::: Data for this exercise

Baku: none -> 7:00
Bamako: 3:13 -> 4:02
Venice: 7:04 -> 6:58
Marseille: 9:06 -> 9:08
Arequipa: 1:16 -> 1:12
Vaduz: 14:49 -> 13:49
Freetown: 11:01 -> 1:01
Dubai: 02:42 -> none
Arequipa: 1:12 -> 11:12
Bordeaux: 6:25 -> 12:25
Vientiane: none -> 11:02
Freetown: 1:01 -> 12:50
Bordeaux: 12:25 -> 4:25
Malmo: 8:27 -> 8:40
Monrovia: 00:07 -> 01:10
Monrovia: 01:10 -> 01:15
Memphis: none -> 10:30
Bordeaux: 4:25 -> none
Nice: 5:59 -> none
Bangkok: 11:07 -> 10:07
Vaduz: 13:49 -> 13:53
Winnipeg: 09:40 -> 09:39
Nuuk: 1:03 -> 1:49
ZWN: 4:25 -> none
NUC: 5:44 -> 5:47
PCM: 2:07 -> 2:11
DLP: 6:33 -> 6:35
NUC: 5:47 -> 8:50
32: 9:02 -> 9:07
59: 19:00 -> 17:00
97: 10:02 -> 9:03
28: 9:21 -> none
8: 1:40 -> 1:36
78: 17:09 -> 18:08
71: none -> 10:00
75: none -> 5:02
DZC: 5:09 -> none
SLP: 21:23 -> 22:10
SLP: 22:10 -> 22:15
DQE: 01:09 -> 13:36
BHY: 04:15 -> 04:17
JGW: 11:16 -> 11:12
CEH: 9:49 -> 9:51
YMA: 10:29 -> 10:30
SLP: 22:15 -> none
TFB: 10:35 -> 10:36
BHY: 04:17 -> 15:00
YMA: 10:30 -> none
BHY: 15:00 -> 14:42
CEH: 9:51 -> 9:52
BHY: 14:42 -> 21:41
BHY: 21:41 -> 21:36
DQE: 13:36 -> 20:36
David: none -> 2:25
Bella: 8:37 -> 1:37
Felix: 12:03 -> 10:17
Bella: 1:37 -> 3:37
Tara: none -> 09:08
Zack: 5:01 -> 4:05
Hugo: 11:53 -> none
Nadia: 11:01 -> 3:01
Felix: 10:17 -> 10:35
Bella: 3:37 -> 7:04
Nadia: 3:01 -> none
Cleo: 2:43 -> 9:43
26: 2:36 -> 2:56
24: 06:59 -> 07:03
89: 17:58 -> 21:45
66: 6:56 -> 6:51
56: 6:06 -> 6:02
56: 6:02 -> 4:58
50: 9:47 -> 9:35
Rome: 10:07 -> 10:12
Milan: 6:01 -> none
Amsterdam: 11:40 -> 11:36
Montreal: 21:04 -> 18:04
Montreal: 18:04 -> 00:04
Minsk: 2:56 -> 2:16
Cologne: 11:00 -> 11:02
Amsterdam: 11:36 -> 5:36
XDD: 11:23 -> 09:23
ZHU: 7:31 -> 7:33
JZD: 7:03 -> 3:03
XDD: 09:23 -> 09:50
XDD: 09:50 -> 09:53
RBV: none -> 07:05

::::::

*Task directions*. Can you copy out every line of the listing above, word for word and in the same order?

*Full output*.
Baku: none -> 7:00
Bamako: 3:13 -> 4:02
Venice: 7:04 -> 6:58
Marseille: 9:06 -> 9:08
Arequipa: 1:16 -> 1:12
Vaduz: 14:49 -> 13:49
Freetown: 11:01 -> 1:01
Dubai: 02:42 -> none
Arequipa: 1:12 -> 11:12
Bordeaux: 6:25 -> 12:25
Vientiane: none -> 11:02
Freetown: 1:01 -> 12:50
Bordeaux: 12:25 -> 4:25
Malmo: 8:27 -> 8:40
Monrovia: 00:07 -> 01:10
Monrovia: 01:10 -> 01:15
Memphis: none -> 10:30
Bordeaux: 4:25 -> none
Nice: 5:59 -> none
Bangkok: 11:07 -> 10:07
Vaduz: 13:49 -> 13:53
Winnipeg: 09:40 -> 09:39
Nuuk: 1:03 -> 1:49
ZWN: 4:25 -> none
NUC: 5:44 -> 5:47
PCM: 2:07 -> 2:11
DLP: 6:33 -> 6:35
NUC: 5:47 -> 8:50
32: 9:02 -> 9:07
59: 19:00 -> 17:00
97: 10:02 -> 9:03
28: 9:21 -> none
8: 1:40 -> 1:36
78: 17:09 -> 18:08
71: none -> 10:00
75: none -> 5:02
DZC: 5:09 -> none
SLP: 21:23 -> 22:10
SLP: 22:10 -> 22:15
DQE: 01:09 -> 13:36
BHY: 04:15 -> 04:17
JGW: 11:16 -> 11:12
CEH: 9:49 -> 9:51
YMA: 10:29 -> 10:30
SLP: 22:15 -> none
TFB: 10:35 -> 10:36
BHY: 04:17 -> 15:00
YMA: 10:30 -> none
BHY: 15:00 -> 14:42
CEH: 9:51 -> 9:52
BHY: 14:42 -> 21:41
BHY: 21:41 -> 21:36
DQE: 13:36 -> 20:36
David: none -> 2:25
Bella: 8:37 -> 1:37
Felix: 12:03 -> 10:17
Bella: 1:37 -> 3:37
Tara: none -> 09:08
Zack: 5:01 -> 4:05
Hugo: 11:53 -> none
Nadia: 11:01 -> 3:01
Felix: 10:17 -> 10:35
Bella: 3:37 -> 7:04
Nadia: 3:01 -> none
Cleo: 2:43 -> 9:43
26: 2:36 -> 2:56
24: 06:59 -> 07:03
89: 17:58 -> 21:45
66: 6:56 -> 6:51
56: 6:06 -> 6:02
56: 6:02 -> 4:58
50: 9:47 -> 9:35
Rome: 10:07 -> 10:12
Milan: 6:01 -> none
Amsterdam: 11:40 -> 11:36
Montreal: 21:04 -> 18:04
Montreal: 18:04 -> 00:04
Minsk: 2:56 -> 2:16
Cologne: 11:00 -> 11:02
Amsterdam: 11:36 -> 5:36
XDD: 11:23 -> 09:23
ZHU: 7:31 -> 7:33
JZD: 7:03 -> 3:03
XDD: 09:23 -> 09:50
XDD: 09:50 -> 09:53
RBV: none -> 07:05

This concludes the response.